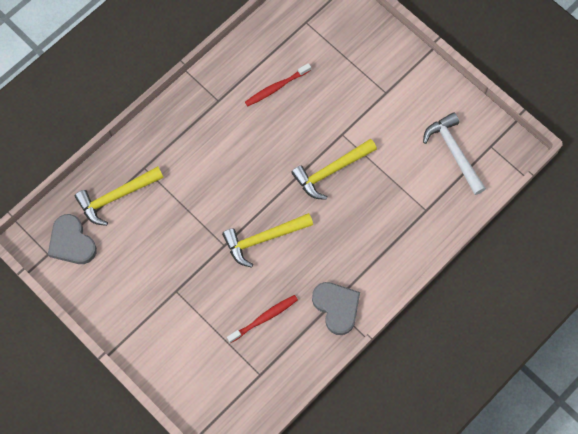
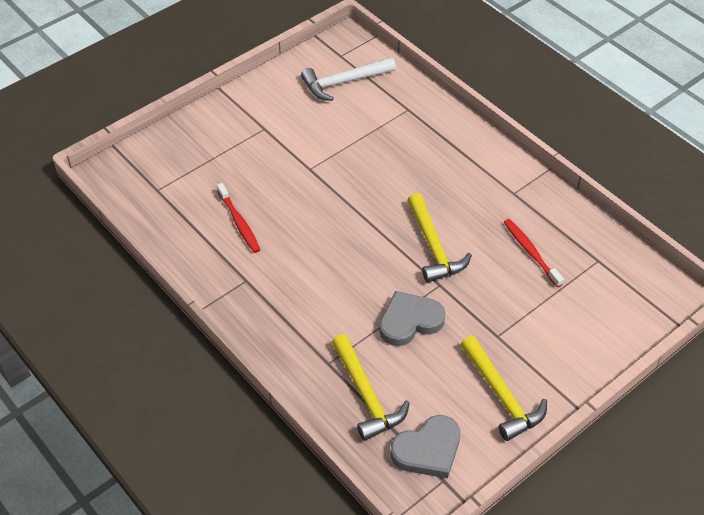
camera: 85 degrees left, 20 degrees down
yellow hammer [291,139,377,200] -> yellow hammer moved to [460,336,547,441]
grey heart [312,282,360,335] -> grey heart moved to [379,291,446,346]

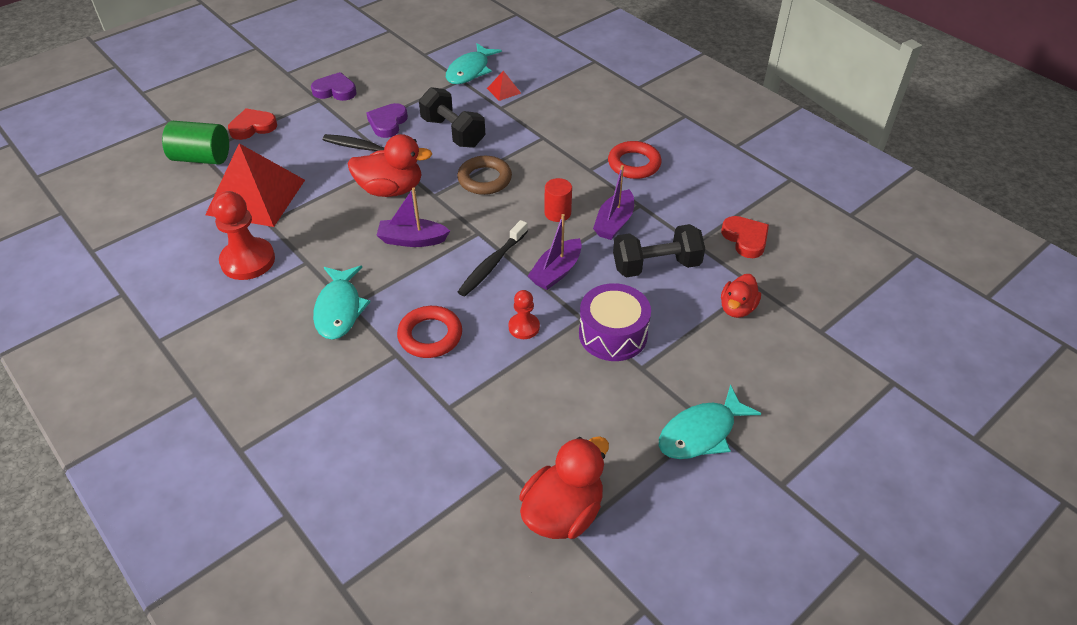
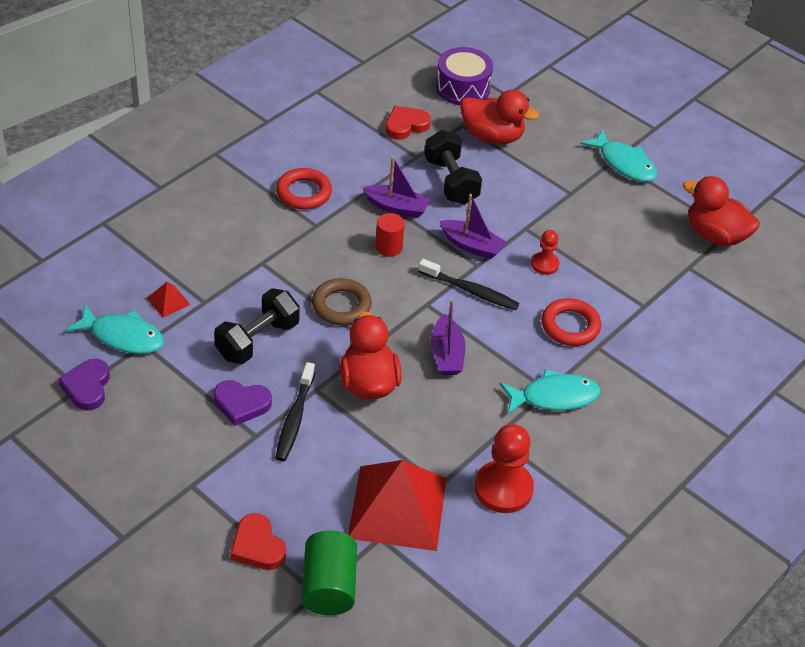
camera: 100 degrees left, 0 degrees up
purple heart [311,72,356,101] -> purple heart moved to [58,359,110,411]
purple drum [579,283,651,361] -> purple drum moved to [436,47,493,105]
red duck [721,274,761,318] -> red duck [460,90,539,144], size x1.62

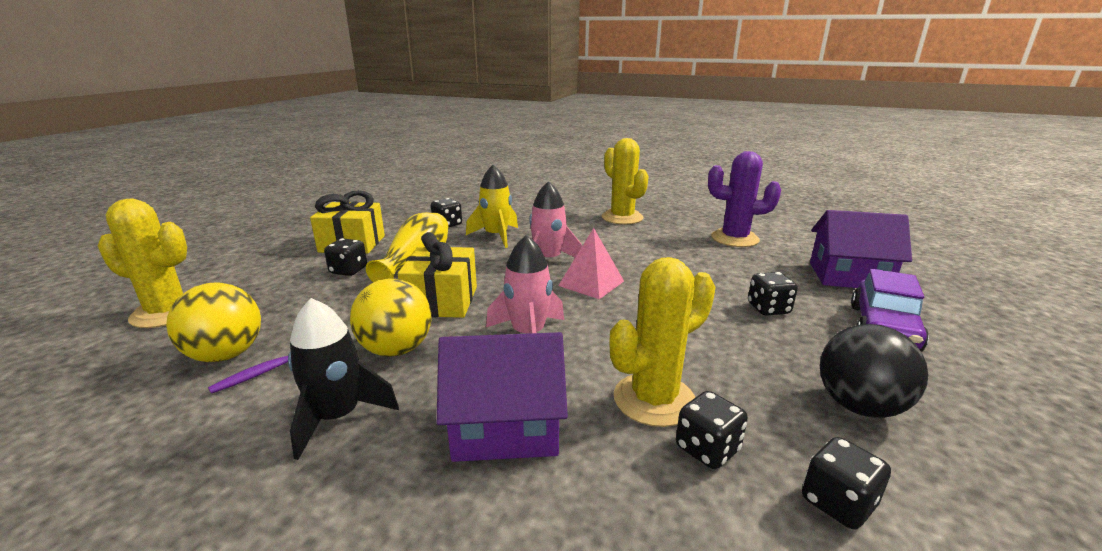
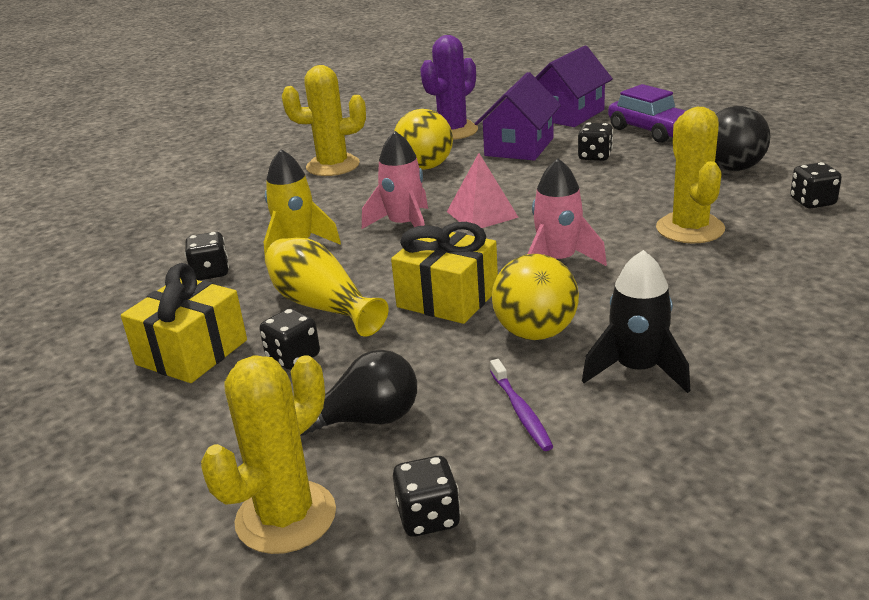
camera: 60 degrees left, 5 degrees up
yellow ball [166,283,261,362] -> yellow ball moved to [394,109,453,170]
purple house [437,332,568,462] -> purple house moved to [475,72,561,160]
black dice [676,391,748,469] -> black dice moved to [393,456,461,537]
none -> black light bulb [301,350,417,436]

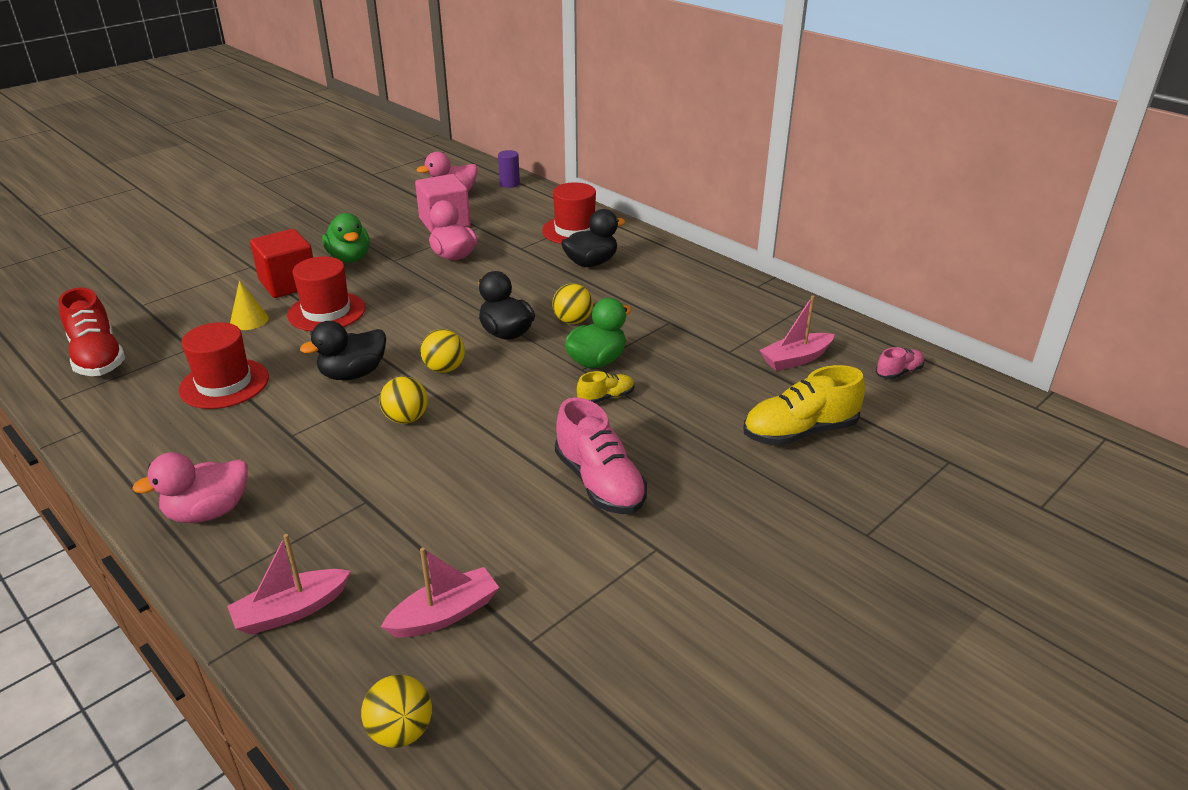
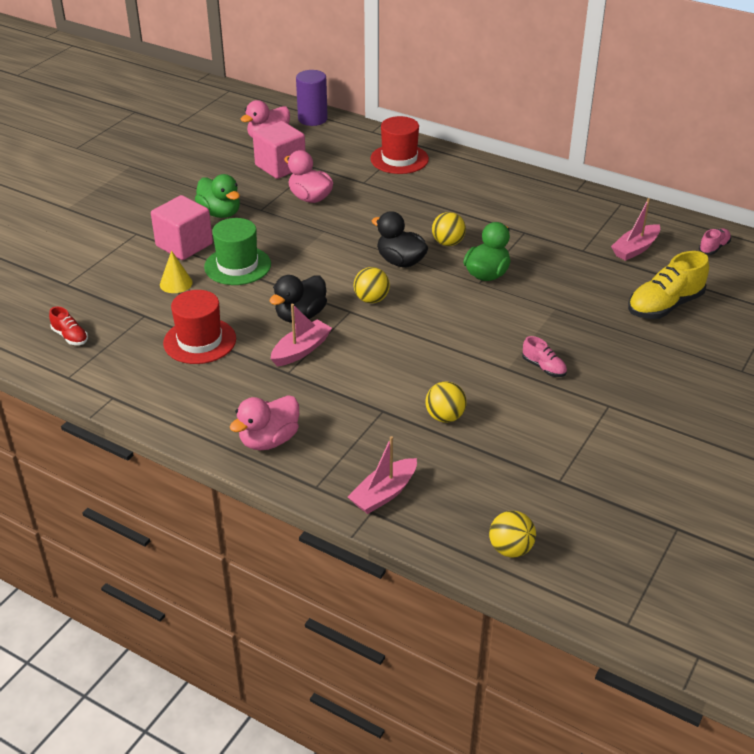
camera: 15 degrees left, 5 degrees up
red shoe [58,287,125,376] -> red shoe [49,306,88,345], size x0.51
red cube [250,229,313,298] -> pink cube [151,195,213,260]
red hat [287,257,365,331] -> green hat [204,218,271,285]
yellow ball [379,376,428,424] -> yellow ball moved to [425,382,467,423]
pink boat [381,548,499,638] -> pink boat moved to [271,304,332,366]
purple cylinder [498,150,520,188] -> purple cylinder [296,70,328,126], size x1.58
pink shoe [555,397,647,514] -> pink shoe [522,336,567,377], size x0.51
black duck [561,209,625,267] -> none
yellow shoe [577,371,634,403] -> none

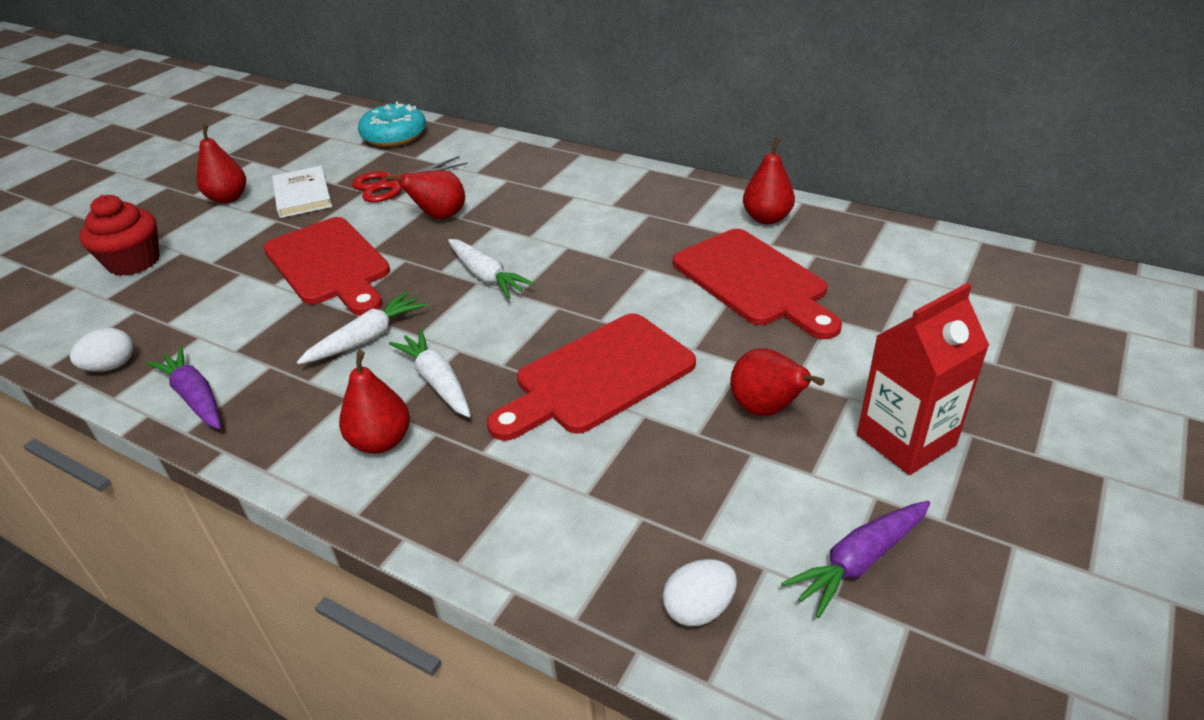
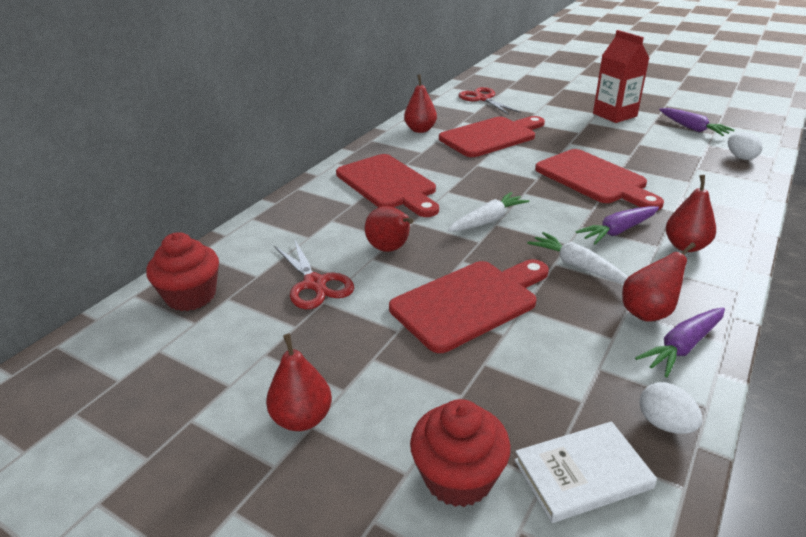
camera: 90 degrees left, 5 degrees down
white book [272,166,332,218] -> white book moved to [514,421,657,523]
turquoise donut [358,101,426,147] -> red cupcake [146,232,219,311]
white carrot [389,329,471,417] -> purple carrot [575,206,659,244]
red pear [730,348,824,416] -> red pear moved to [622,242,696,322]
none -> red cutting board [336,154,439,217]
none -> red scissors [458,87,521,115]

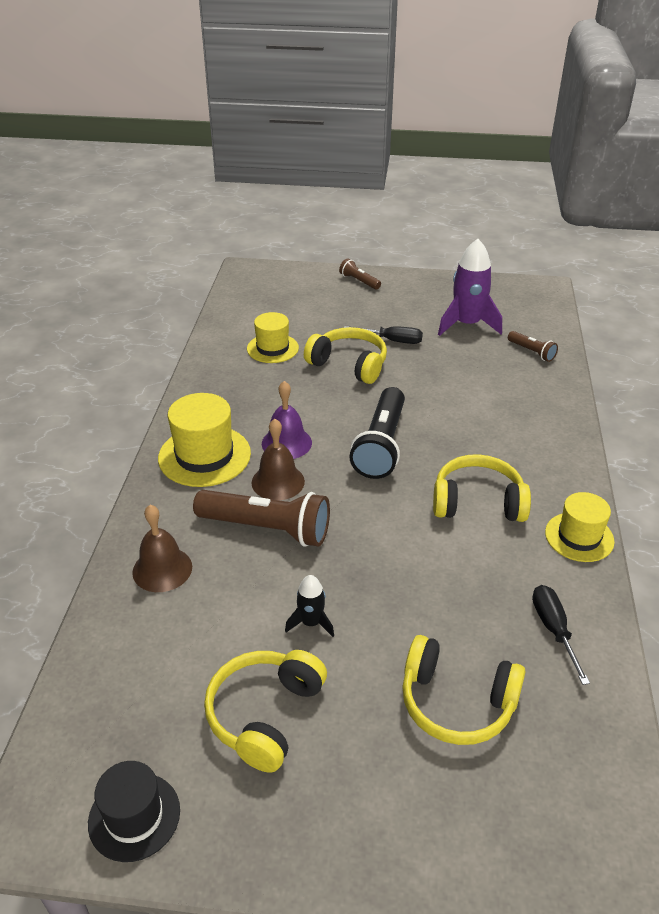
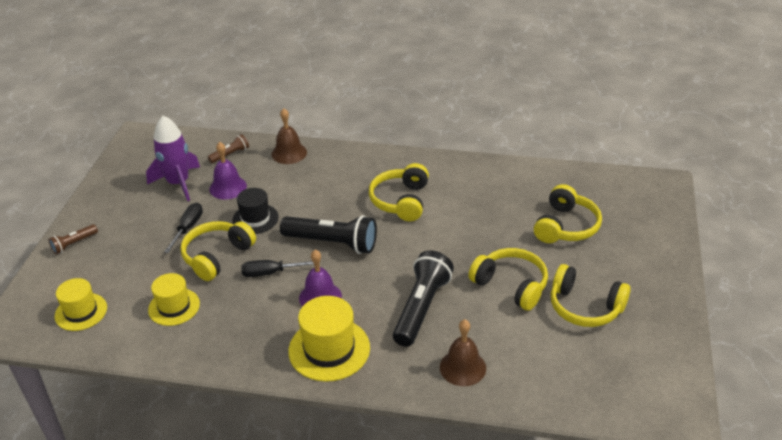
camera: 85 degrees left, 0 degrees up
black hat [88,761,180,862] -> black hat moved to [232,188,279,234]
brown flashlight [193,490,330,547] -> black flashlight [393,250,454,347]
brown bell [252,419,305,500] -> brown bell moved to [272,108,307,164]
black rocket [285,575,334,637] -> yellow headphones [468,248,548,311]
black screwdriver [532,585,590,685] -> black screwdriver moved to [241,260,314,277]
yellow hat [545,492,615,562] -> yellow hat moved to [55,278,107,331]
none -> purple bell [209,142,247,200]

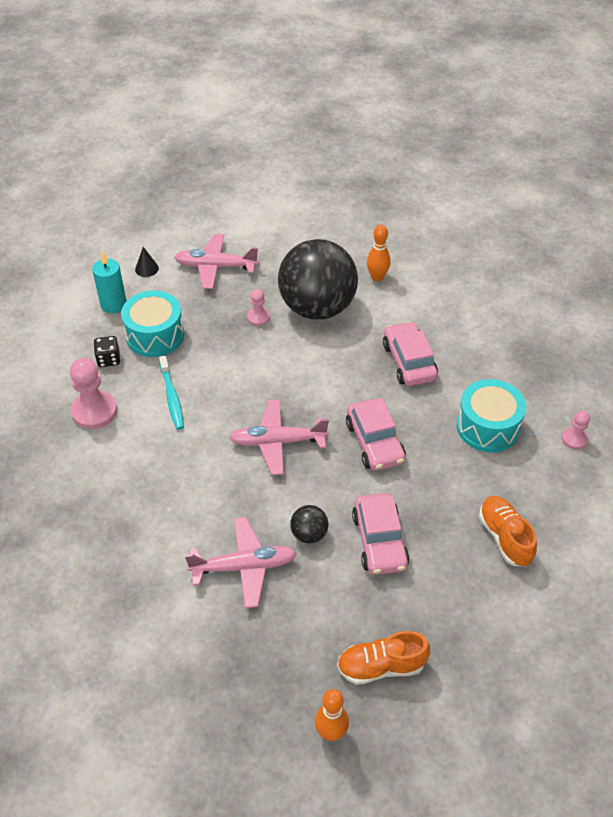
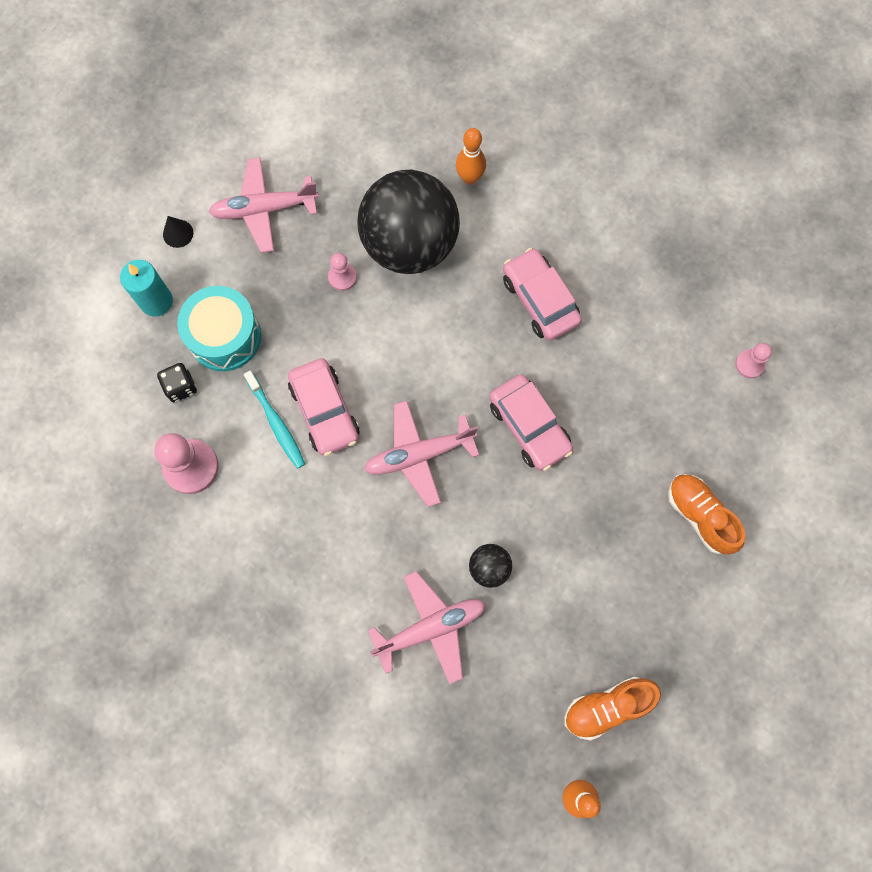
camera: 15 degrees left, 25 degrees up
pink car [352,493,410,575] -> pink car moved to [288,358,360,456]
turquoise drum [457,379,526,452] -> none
========================================================================
*Directions:* All pictures should be dropped; the lines from the one containing "red hat [287,257,365,331]" through the last line of the material are to be set down exactly.

*Task result:*
red hat [287,257,365,331] -> green hat [204,218,271,285]
yellow ball [379,376,428,424] -> yellow ball moved to [425,382,467,423]
pink boat [381,548,499,638] -> pink boat moved to [271,304,332,366]
purple cylinder [498,150,520,188] -> purple cylinder [296,70,328,126], size x1.58
pink shoe [555,397,647,514] -> pink shoe [522,336,567,377], size x0.51
black duck [561,209,625,267] -> none
yellow shoe [577,371,634,403] -> none

camera: 90 degrees left, 5 degrees down
white book [272,166,332,218] -> white book moved to [514,421,657,523]
turquoise donut [358,101,426,147] -> red cupcake [146,232,219,311]
white carrot [389,329,471,417] -> purple carrot [575,206,659,244]
red pear [730,348,824,416] -> red pear moved to [622,242,696,322]
none -> red cutting board [336,154,439,217]
none -> red scissors [458,87,521,115]

camera: 85 degrees left, 0 degrees up
black hat [88,761,180,862] -> black hat moved to [232,188,279,234]
brown flashlight [193,490,330,547] -> black flashlight [393,250,454,347]
brown bell [252,419,305,500] -> brown bell moved to [272,108,307,164]
black rocket [285,575,334,637] -> yellow headphones [468,248,548,311]
black screwdriver [532,585,590,685] -> black screwdriver moved to [241,260,314,277]
yellow hat [545,492,615,562] -> yellow hat moved to [55,278,107,331]
none -> purple bell [209,142,247,200]

camera: 15 degrees left, 25 degrees up
pink car [352,493,410,575] -> pink car moved to [288,358,360,456]
turquoise drum [457,379,526,452] -> none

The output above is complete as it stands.